— Task instructions —
Restate word for word the lines of the listing below, from its first line through the line with "The camera went 90 degrees right and 20", without the pictures.

— Records supplied —
########

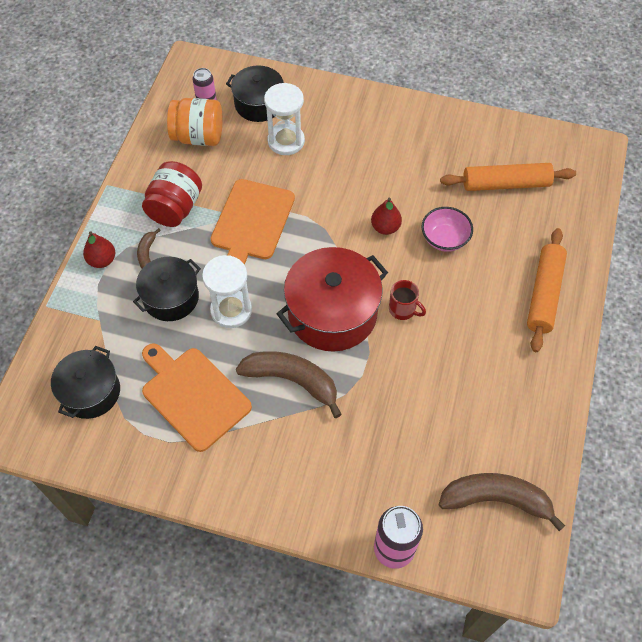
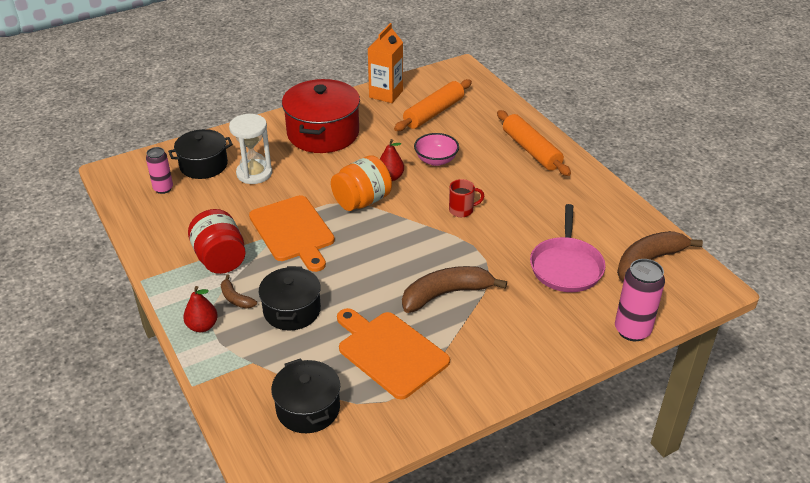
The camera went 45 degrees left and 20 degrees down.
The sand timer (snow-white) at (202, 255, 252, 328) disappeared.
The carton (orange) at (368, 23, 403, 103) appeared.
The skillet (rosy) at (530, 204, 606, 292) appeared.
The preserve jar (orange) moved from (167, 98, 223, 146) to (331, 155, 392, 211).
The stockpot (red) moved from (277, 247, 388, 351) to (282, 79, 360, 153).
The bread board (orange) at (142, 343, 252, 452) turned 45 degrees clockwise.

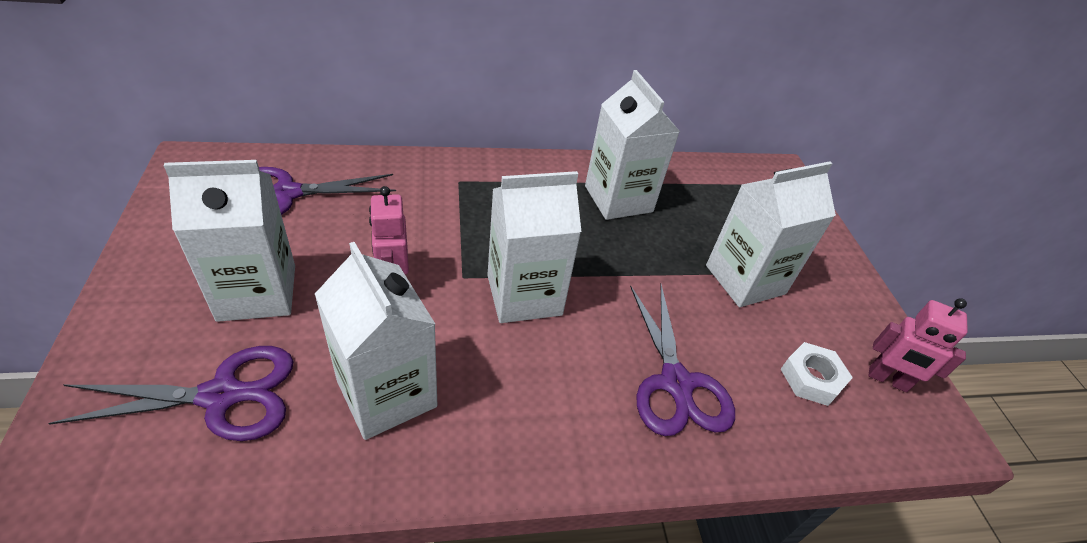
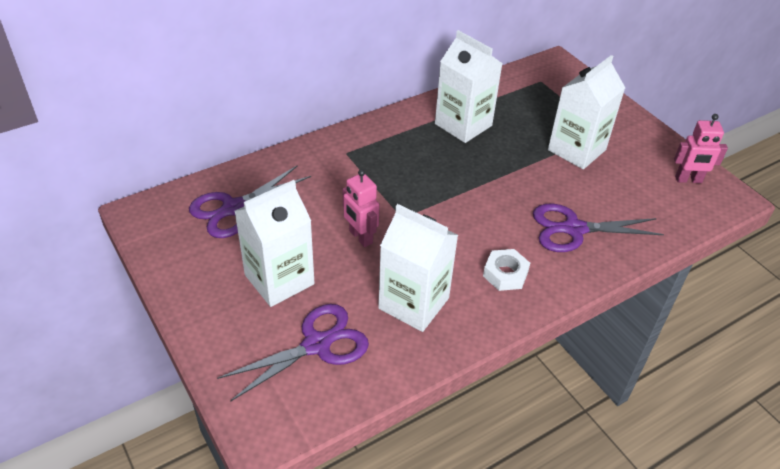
The camera went 20 degrees left and 0 degrees up.
The carton (snow-white) at (487, 171, 581, 323) disappeared.
The nut (snow-white) moved from (781, 342, 853, 406) to (483, 249, 530, 291).
The pair of scissors (royal purple) at (630, 285, 735, 436) turned 120 degrees clockwise.

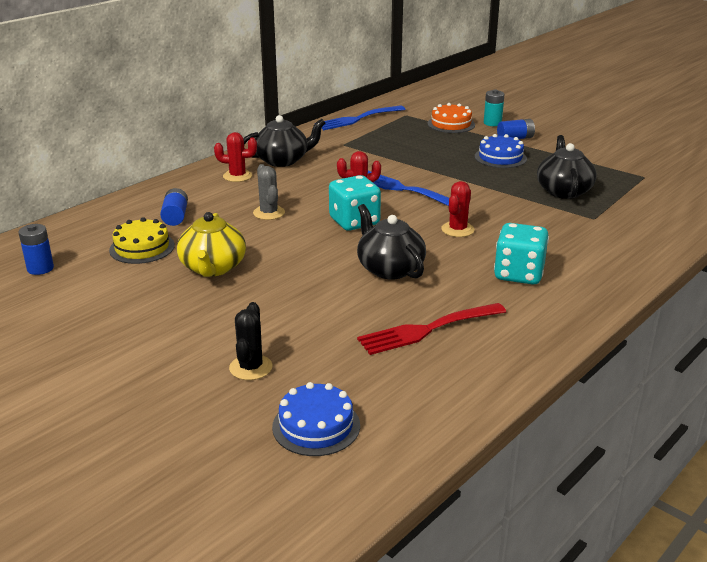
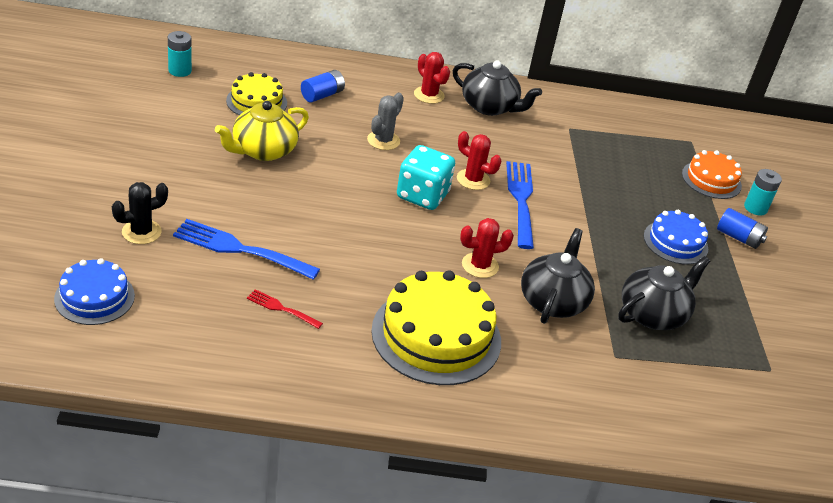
The camera went 45 degrees right and 10 degrees up.
The table fork (cobalt) moved from (321, 105, 406, 130) to (173, 219, 320, 280).
The teapot (black) moved from (357, 204, 426, 280) to (521, 228, 595, 324).
The dice (turquoise) at (494, 223, 549, 285) was replaced by the cake (bright yellow) at (371, 270, 501, 385).
The AA battery (cobalt) at (19, 224, 54, 275) became the AA battery (turquoise) at (168, 31, 192, 77).
The table fork (red) at (357, 303, 506, 355) changed to 0.51 times the size.

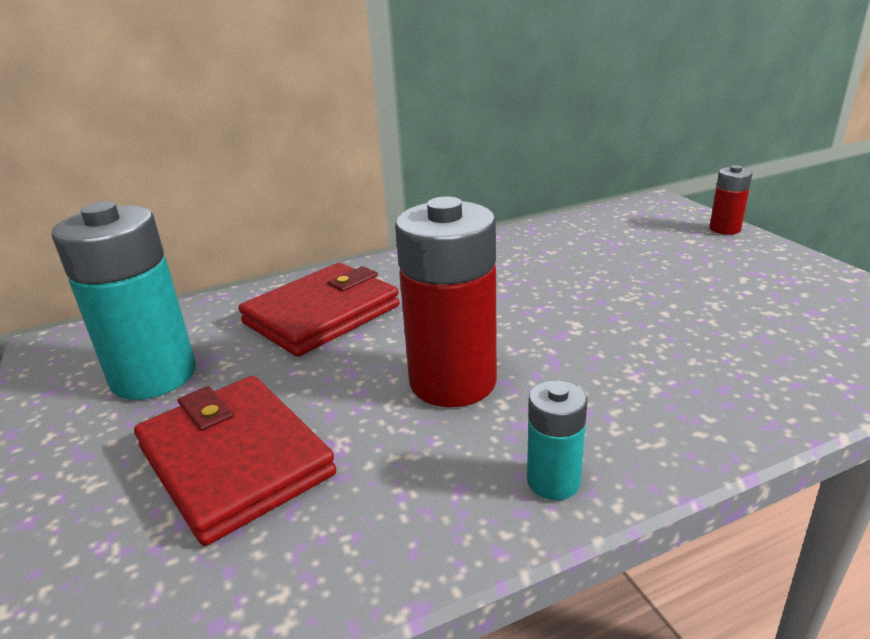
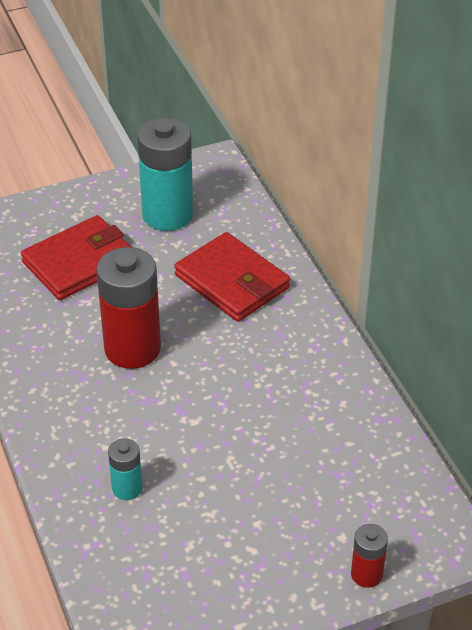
The camera went 90 degrees right and 15 degrees up.
The AA battery (turquoise) moved from (527, 380, 587, 500) to (108, 438, 142, 500).

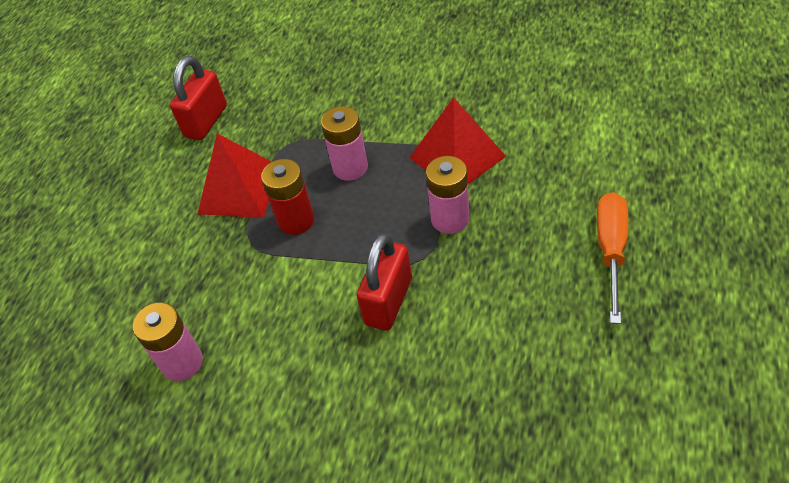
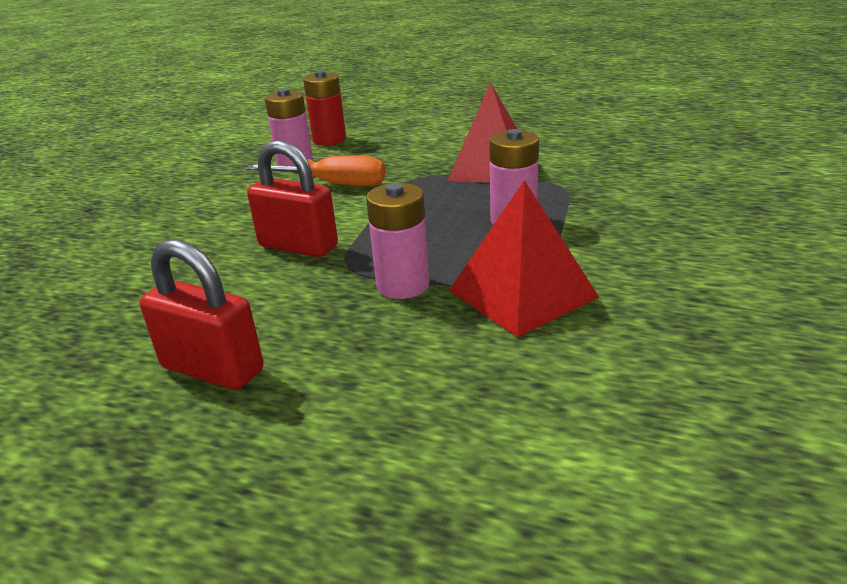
The camera went 90 degrees right and 20 degrees down.
The small lock (red) moved from (170, 56, 227, 140) to (139, 239, 263, 390).
The AA battery (red) moved from (261, 159, 314, 235) to (303, 70, 346, 146).
The flat screwdriver (orange) moved from (597, 192, 628, 324) to (245, 155, 386, 186).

########

— Your solution —
The camera went 45 degrees left and 20 degrees down.
The sand timer (snow-white) at (202, 255, 252, 328) disappeared.
The carton (orange) at (368, 23, 403, 103) appeared.
The skillet (rosy) at (530, 204, 606, 292) appeared.
The preserve jar (orange) moved from (167, 98, 223, 146) to (331, 155, 392, 211).
The stockpot (red) moved from (277, 247, 388, 351) to (282, 79, 360, 153).
The bread board (orange) at (142, 343, 252, 452) turned 45 degrees clockwise.

The camera went 20 degrees left and 0 degrees up.
The carton (snow-white) at (487, 171, 581, 323) disappeared.
The nut (snow-white) moved from (781, 342, 853, 406) to (483, 249, 530, 291).
The pair of scissors (royal purple) at (630, 285, 735, 436) turned 120 degrees clockwise.

The camera went 45 degrees right and 10 degrees up.
The table fork (cobalt) moved from (321, 105, 406, 130) to (173, 219, 320, 280).
The teapot (black) moved from (357, 204, 426, 280) to (521, 228, 595, 324).
The dice (turquoise) at (494, 223, 549, 285) was replaced by the cake (bright yellow) at (371, 270, 501, 385).
The AA battery (cobalt) at (19, 224, 54, 275) became the AA battery (turquoise) at (168, 31, 192, 77).
The table fork (red) at (357, 303, 506, 355) changed to 0.51 times the size.

The camera went 90 degrees right and 15 degrees up.
The AA battery (turquoise) moved from (527, 380, 587, 500) to (108, 438, 142, 500).

The camera went 90 degrees right and 20 degrees down.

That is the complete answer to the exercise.